### Task to carry out
Return exactly the span of lines in the following data that opens with the line containing "708, 260) x2.04" and closes with the line containing "89, 765, 161)". Include nothing else.

• • • •

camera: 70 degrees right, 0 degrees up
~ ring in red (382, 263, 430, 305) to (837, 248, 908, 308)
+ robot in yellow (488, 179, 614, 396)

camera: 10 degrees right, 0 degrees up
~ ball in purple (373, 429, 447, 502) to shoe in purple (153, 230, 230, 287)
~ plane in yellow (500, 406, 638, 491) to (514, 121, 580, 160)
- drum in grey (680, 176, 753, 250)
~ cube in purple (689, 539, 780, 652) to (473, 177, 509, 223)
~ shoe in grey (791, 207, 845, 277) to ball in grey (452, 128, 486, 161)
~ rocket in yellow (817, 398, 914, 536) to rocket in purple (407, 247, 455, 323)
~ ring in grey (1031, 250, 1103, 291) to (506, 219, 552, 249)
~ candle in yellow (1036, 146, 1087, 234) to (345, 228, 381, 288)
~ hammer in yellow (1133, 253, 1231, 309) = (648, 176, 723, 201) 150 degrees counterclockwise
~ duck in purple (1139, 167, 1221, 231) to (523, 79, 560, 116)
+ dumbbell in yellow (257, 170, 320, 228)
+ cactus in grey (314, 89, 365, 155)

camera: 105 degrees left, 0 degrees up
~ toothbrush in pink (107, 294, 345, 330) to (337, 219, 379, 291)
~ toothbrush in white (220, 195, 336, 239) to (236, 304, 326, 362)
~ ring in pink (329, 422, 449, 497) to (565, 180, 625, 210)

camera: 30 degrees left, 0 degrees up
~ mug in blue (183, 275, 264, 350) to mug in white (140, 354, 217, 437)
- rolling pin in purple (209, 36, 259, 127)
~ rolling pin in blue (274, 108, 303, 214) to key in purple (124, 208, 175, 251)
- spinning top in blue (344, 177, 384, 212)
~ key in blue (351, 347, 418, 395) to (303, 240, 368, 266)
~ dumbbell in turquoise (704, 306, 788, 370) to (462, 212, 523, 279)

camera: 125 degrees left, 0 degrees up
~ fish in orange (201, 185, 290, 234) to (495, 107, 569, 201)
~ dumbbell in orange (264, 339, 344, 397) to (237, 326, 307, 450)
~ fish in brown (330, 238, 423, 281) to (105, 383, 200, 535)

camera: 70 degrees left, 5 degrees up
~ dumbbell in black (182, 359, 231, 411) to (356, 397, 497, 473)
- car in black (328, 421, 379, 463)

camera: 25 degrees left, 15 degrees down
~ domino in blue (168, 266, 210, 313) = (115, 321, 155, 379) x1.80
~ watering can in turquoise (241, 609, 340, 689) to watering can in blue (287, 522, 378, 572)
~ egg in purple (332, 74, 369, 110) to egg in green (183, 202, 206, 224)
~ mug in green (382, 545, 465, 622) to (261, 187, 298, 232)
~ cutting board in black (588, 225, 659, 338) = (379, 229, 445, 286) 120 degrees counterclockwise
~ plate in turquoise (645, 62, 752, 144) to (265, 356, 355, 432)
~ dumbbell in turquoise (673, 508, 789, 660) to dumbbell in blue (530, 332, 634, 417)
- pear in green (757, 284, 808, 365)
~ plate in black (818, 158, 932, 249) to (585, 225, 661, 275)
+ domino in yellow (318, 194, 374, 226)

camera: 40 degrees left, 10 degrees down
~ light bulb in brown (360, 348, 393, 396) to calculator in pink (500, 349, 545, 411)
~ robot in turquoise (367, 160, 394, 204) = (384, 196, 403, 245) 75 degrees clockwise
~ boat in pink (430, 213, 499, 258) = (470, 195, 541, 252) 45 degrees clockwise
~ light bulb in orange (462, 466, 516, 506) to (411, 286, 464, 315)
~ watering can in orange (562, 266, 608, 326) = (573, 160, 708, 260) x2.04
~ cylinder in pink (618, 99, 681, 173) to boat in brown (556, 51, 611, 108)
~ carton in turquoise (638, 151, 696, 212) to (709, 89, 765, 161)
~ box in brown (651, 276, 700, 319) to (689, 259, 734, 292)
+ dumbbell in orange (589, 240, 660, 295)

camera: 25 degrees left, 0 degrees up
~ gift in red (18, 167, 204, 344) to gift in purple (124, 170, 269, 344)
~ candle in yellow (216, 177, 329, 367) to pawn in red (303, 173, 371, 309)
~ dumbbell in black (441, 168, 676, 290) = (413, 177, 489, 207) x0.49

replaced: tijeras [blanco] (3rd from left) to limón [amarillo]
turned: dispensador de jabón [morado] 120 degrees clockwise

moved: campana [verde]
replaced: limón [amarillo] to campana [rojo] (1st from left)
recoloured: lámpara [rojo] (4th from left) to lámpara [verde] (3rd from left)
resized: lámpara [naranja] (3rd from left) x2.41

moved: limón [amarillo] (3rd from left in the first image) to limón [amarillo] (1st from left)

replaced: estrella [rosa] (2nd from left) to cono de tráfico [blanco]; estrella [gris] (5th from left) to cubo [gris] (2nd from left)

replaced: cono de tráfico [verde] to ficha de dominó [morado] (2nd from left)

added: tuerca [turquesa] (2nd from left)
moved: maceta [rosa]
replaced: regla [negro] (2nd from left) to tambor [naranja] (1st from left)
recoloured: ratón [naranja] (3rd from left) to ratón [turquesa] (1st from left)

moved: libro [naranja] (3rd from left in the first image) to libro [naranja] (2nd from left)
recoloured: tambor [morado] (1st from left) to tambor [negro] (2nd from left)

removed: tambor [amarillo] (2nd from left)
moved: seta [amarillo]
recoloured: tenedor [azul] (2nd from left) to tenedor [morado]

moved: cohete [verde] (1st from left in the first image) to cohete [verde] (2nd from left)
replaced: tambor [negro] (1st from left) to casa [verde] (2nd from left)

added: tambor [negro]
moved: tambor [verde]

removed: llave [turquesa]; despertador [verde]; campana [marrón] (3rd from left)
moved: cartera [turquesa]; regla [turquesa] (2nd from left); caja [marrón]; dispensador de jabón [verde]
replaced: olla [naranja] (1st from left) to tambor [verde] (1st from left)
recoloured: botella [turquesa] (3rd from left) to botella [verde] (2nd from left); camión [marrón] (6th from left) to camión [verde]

• • • •

### Answer for the task
~ watering can in orange (562, 266, 608, 326) = (573, 160, 708, 260) x2.04
~ cylinder in pink (618, 99, 681, 173) to boat in brown (556, 51, 611, 108)
~ carton in turquoise (638, 151, 696, 212) to (709, 89, 765, 161)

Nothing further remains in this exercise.